**Required action**. Write out exactly the lines from the one with "pink plate M7" through the last line of the data below, but not the pictures.

Records from a dataset
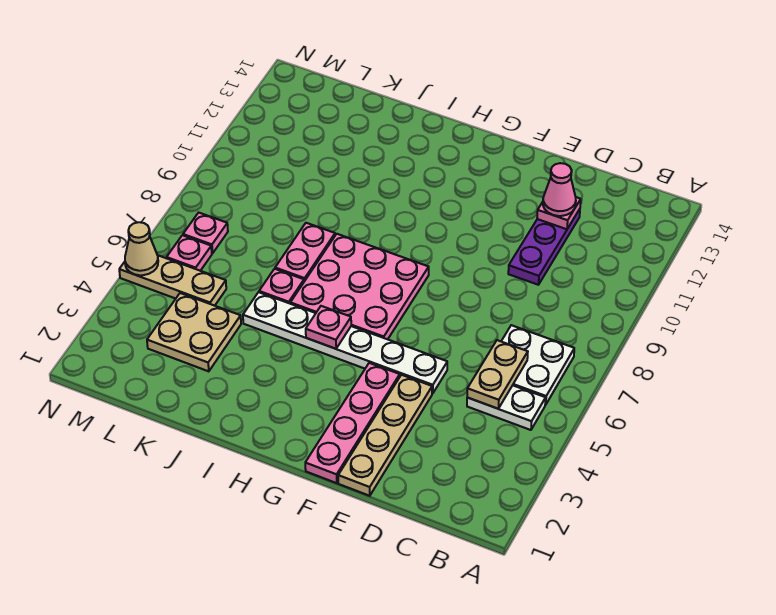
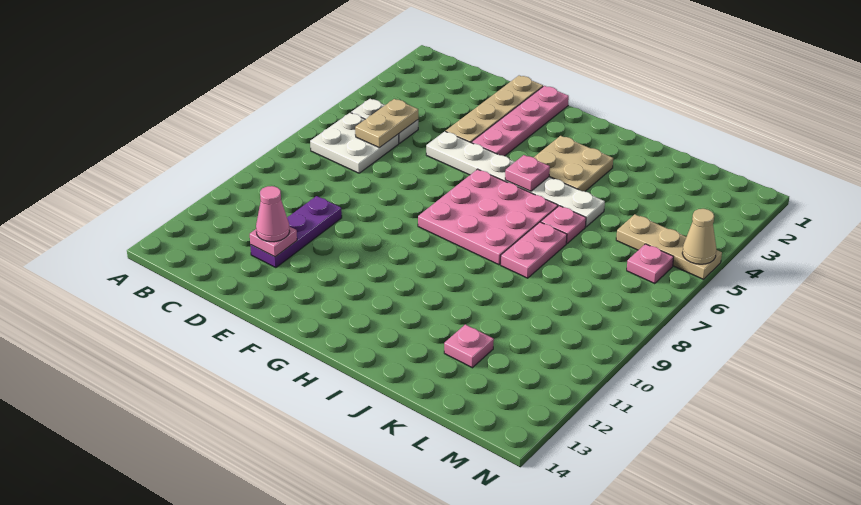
tan plate K3:L4 level 1 -> tan plate H3:I4 level 1
pink plate M7 level 1 -> pink plate K12 level 1

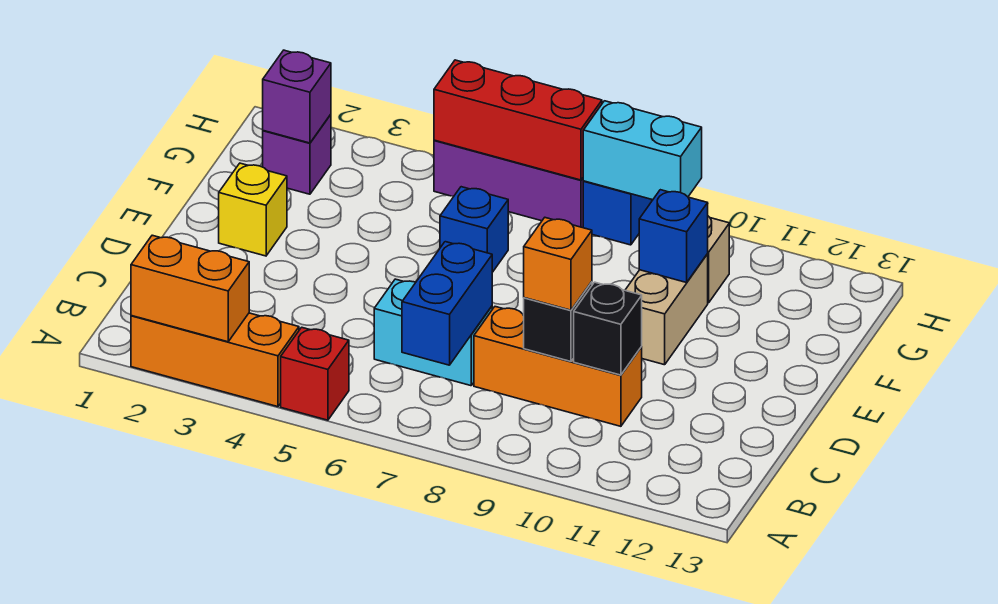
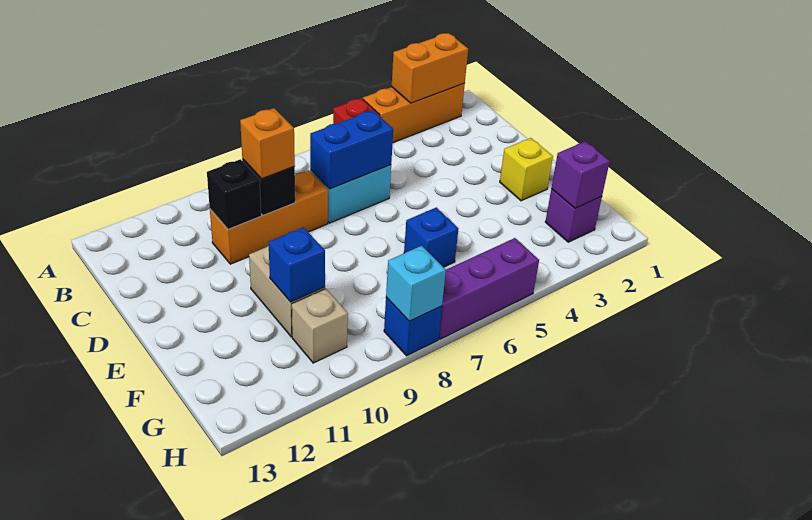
blue brick B7:C7 level 2 -> blue brick C6:C7 level 2
red brick H5:H7 level 2 -> none
cyan brick H8:H9 level 2 -> cyan brick H8 level 2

**Output for this exercise**.
pink plate M7 level 1 -> pink plate K12 level 1

blue brick B7:C7 level 2 -> blue brick C6:C7 level 2
red brick H5:H7 level 2 -> none
cyan brick H8:H9 level 2 -> cyan brick H8 level 2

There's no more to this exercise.